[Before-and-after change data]

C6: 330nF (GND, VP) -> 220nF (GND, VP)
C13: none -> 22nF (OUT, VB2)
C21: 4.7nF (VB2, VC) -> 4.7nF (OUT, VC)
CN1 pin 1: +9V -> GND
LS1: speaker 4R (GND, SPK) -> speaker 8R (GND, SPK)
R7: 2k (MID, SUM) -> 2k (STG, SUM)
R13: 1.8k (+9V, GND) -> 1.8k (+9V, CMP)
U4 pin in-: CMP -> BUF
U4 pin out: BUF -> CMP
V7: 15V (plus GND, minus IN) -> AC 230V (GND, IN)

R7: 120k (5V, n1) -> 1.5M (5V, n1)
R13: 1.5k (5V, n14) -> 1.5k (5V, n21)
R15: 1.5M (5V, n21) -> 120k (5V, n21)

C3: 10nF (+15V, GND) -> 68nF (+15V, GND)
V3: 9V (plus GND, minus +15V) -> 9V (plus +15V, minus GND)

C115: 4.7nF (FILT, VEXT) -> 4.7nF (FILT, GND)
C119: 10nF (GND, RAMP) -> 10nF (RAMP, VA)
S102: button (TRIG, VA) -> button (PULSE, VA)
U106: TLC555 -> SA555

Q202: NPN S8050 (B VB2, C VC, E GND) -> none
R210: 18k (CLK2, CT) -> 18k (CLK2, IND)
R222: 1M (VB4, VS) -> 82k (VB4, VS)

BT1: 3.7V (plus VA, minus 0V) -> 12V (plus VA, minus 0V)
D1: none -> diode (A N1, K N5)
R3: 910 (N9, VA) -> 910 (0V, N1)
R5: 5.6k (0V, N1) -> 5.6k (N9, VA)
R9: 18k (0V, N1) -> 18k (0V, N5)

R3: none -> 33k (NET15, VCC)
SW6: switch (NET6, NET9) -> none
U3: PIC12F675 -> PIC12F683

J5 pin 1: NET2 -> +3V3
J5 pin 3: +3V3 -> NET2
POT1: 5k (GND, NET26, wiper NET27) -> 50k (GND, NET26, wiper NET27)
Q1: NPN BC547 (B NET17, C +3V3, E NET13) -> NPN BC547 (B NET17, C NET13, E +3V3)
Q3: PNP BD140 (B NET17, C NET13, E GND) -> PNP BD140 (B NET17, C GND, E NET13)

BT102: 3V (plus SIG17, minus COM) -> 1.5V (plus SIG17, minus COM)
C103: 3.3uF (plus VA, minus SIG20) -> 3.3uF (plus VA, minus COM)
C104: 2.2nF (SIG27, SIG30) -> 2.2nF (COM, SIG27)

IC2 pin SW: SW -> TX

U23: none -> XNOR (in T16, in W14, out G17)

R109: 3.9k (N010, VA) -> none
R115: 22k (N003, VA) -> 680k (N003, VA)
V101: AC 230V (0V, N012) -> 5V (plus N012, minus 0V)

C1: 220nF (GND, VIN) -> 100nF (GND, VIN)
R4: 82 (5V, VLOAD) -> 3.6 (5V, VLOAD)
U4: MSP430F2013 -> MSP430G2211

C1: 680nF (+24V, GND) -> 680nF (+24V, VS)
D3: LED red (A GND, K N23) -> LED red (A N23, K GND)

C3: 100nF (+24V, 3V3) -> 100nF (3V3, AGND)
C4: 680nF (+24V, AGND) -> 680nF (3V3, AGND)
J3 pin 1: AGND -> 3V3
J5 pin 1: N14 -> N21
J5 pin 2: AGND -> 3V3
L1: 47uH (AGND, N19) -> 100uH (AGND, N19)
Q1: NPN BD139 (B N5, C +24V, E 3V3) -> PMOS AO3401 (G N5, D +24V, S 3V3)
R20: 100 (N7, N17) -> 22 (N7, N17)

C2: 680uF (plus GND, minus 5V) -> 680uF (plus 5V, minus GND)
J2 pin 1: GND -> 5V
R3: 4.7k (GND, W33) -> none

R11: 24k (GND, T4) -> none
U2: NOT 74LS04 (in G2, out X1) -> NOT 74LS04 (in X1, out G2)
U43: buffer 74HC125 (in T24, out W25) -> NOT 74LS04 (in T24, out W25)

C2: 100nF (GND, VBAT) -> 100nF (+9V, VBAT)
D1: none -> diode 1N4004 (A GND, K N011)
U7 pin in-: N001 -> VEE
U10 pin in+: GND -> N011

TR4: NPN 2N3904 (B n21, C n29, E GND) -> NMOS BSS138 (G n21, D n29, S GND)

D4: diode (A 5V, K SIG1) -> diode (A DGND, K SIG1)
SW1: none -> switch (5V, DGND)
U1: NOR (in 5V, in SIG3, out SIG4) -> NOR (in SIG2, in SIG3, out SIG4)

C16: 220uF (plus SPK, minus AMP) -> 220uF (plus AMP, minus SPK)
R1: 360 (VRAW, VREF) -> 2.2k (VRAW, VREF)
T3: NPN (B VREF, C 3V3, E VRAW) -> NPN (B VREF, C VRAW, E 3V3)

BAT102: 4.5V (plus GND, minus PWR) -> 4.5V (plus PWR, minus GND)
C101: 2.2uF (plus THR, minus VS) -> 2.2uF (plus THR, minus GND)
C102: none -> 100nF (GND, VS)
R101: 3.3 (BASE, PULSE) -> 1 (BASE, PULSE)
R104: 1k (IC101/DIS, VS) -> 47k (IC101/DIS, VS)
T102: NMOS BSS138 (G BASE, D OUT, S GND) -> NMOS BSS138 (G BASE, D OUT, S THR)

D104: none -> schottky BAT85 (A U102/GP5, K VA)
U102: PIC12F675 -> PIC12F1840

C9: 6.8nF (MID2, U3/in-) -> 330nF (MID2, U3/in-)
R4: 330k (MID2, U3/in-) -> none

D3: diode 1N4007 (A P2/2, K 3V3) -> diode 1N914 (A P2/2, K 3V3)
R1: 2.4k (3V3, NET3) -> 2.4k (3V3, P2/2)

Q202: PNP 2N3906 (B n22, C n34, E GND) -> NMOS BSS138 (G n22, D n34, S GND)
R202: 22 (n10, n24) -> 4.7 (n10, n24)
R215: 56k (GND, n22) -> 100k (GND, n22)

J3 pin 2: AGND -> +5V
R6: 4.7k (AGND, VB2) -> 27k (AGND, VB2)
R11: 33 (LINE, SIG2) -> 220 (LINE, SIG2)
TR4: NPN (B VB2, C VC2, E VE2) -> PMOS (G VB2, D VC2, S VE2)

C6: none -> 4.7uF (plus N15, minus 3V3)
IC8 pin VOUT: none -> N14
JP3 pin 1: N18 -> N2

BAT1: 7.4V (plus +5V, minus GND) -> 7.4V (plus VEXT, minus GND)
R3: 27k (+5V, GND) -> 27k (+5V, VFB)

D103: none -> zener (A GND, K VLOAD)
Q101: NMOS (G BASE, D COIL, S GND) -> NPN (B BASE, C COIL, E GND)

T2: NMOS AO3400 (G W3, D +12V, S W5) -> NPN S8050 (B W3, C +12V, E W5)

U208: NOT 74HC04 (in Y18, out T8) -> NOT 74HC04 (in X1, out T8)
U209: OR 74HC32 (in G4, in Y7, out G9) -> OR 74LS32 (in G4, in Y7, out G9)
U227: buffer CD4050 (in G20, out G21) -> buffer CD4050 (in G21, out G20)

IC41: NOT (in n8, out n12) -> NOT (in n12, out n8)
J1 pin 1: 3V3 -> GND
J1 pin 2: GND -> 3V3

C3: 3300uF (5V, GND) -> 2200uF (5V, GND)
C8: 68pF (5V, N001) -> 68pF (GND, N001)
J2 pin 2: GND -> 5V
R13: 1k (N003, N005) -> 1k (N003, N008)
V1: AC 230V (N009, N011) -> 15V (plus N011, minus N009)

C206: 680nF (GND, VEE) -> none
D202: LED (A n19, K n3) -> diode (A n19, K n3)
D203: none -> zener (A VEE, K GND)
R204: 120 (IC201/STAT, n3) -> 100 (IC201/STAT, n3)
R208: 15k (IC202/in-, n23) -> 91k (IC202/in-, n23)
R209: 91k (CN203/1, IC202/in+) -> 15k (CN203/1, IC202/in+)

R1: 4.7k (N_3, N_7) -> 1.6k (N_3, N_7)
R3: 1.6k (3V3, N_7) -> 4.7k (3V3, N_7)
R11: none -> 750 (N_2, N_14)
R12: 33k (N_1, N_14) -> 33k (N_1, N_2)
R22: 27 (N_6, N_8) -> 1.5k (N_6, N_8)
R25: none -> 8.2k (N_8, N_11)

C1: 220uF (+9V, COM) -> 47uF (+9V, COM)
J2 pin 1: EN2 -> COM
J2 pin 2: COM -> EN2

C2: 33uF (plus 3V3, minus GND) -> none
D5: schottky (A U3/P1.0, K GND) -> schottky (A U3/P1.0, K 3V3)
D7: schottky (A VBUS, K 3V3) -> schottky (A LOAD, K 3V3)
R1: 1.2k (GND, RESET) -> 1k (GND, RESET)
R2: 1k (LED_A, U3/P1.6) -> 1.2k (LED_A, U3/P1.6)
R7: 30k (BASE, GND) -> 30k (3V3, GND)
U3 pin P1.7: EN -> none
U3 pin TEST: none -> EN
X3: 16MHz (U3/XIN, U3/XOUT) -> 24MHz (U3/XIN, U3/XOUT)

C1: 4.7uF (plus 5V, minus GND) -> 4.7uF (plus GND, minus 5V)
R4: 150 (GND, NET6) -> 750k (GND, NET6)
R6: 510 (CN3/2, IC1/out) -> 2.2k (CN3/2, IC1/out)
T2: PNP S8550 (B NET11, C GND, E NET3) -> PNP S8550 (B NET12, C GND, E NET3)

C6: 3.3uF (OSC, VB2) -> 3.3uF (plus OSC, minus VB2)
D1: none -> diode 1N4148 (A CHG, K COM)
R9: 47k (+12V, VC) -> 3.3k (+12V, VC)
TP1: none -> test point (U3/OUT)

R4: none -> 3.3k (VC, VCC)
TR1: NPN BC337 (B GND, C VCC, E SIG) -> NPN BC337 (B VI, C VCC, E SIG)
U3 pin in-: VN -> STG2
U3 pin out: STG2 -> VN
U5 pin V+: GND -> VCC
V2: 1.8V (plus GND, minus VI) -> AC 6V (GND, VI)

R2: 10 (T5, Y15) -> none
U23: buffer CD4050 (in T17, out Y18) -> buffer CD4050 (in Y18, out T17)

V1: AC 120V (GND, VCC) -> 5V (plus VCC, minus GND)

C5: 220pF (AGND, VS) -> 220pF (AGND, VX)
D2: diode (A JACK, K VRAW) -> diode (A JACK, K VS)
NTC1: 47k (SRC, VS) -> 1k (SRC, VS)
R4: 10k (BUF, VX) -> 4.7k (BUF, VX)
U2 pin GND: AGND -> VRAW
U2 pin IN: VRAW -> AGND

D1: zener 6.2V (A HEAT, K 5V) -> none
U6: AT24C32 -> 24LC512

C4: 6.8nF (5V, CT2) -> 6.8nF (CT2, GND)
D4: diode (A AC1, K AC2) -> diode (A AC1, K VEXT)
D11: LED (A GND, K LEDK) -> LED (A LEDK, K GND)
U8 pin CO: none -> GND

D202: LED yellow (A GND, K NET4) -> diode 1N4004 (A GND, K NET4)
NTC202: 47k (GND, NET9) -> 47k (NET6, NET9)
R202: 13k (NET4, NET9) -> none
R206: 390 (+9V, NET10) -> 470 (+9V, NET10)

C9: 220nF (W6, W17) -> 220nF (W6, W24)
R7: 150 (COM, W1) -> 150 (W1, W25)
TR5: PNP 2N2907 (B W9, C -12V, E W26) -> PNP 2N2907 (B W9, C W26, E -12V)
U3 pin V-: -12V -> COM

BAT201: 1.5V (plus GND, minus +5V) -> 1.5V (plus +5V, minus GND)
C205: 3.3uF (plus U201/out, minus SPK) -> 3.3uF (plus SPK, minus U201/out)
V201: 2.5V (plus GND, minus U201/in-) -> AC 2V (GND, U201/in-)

> [TASK PROMPT] Using the data above, reproduce exactly the lines between those holding "TR1: NPN BC337" and "TR5: PNP 2N2907", inclusive, and no others.

> [RESPONSE BOX]
TR1: NPN BC337 (B GND, C VCC, E SIG) -> NPN BC337 (B VI, C VCC, E SIG)
U3 pin in-: VN -> STG2
U3 pin out: STG2 -> VN
U5 pin V+: GND -> VCC
V2: 1.8V (plus GND, minus VI) -> AC 6V (GND, VI)

R2: 10 (T5, Y15) -> none
U23: buffer CD4050 (in T17, out Y18) -> buffer CD4050 (in Y18, out T17)

V1: AC 120V (GND, VCC) -> 5V (plus VCC, minus GND)

C5: 220pF (AGND, VS) -> 220pF (AGND, VX)
D2: diode (A JACK, K VRAW) -> diode (A JACK, K VS)
NTC1: 47k (SRC, VS) -> 1k (SRC, VS)
R4: 10k (BUF, VX) -> 4.7k (BUF, VX)
U2 pin GND: AGND -> VRAW
U2 pin IN: VRAW -> AGND

D1: zener 6.2V (A HEAT, K 5V) -> none
U6: AT24C32 -> 24LC512

C4: 6.8nF (5V, CT2) -> 6.8nF (CT2, GND)
D4: diode (A AC1, K AC2) -> diode (A AC1, K VEXT)
D11: LED (A GND, K LEDK) -> LED (A LEDK, K GND)
U8 pin CO: none -> GND

D202: LED yellow (A GND, K NET4) -> diode 1N4004 (A GND, K NET4)
NTC202: 47k (GND, NET9) -> 47k (NET6, NET9)
R202: 13k (NET4, NET9) -> none
R206: 390 (+9V, NET10) -> 470 (+9V, NET10)

C9: 220nF (W6, W17) -> 220nF (W6, W24)
R7: 150 (COM, W1) -> 150 (W1, W25)
TR5: PNP 2N2907 (B W9, C -12V, E W26) -> PNP 2N2907 (B W9, C W26, E -12V)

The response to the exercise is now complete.